Work instruction:
For the data that follows, return each line unchanged and drop the pictures.

#### Task input

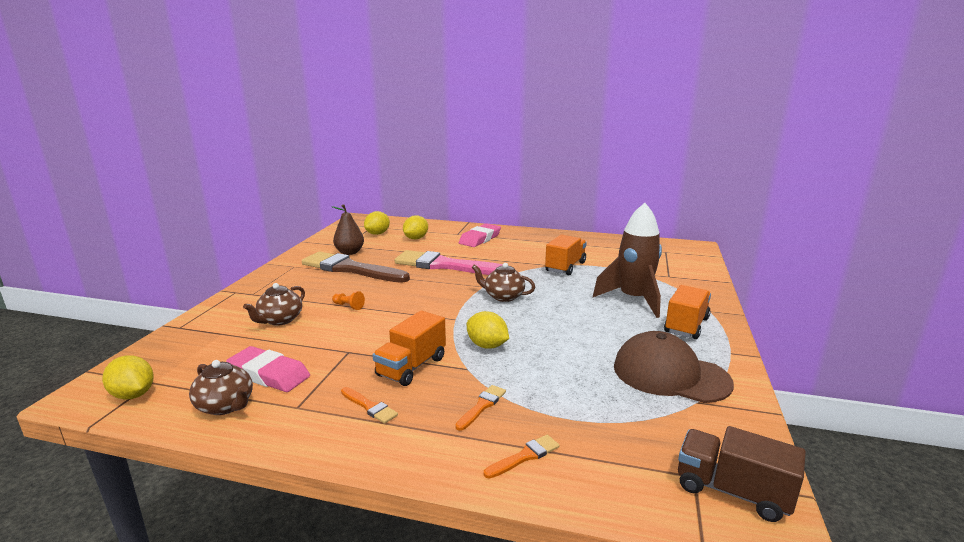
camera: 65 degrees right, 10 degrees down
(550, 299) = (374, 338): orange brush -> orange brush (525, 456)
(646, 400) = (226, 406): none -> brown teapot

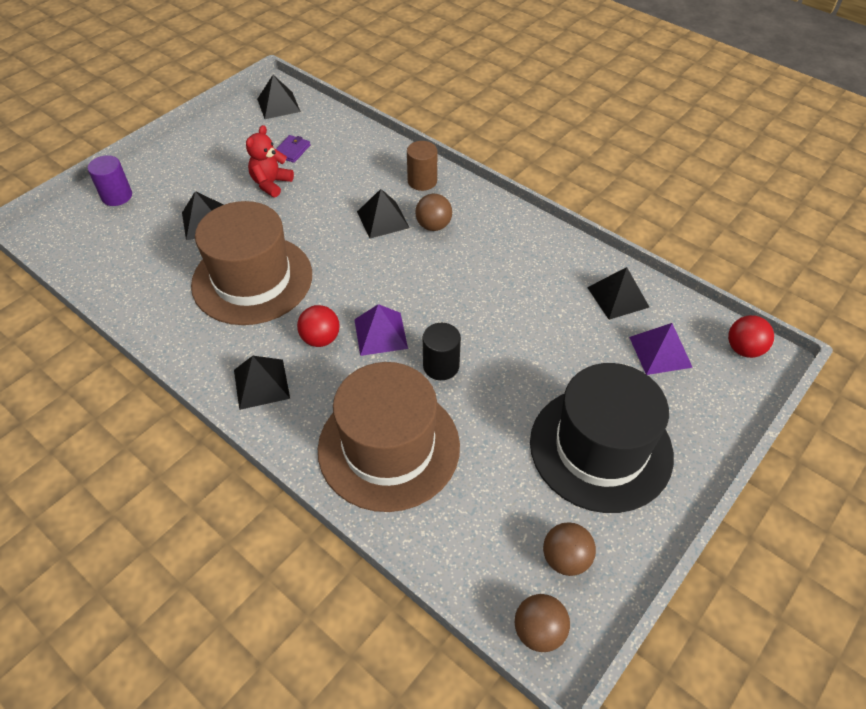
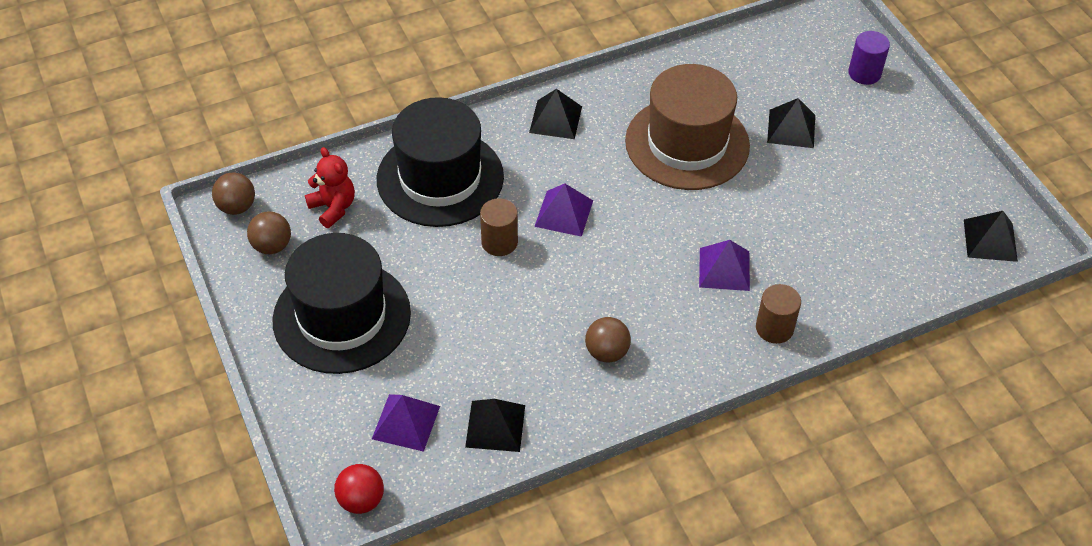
camera: 115 degrees right, 0 degrees up
(271, 183) = (831, 193): red teddy bear -> red teddy bear (333, 208)
(292, 150) = (887, 227): purple wallet -> none
(320, 339) = (583, 170): red ball -> none
(382, 219) = (724, 269): black pyramid -> purple pyramid
(389, 447) = (440, 178): brown hat -> black hat
(433, 226) = (691, 309): brown ball -> brown ball (607, 352)
(441, 366) = (499, 242): black cylinder -> brown cylinder

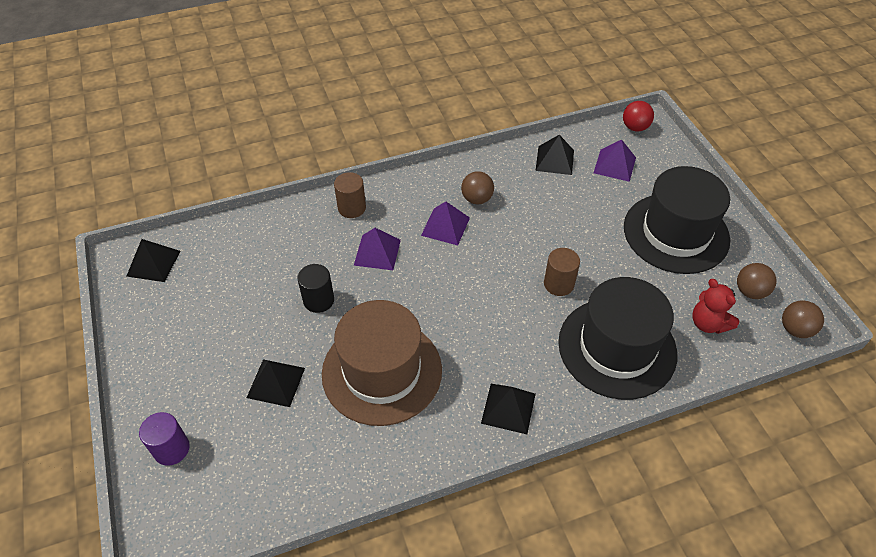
camera: 175 degrees left, 0 degrees up
(563, 213) = (504, 307): purple pyramid -> purple pyramid (445, 226)
(776, 209) = (318, 300): none -> black cylinder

########

Answer for this exercise:
camera: 65 degrees right, 10 degrees down
(550, 299) = (374, 338): orange brush -> orange brush (525, 456)
(646, 400) = (226, 406): none -> brown teapot

camera: 115 degrees right, 0 degrees up
(271, 183) = (831, 193): red teddy bear -> red teddy bear (333, 208)
(292, 150) = (887, 227): purple wallet -> none
(320, 339) = (583, 170): red ball -> none
(382, 219) = (724, 269): black pyramid -> purple pyramid
(389, 447) = (440, 178): brown hat -> black hat
(433, 226) = (691, 309): brown ball -> brown ball (607, 352)
(441, 366) = (499, 242): black cylinder -> brown cylinder

camera: 175 degrees left, 0 degrees up
(563, 213) = (504, 307): purple pyramid -> purple pyramid (445, 226)
(776, 209) = (318, 300): none -> black cylinder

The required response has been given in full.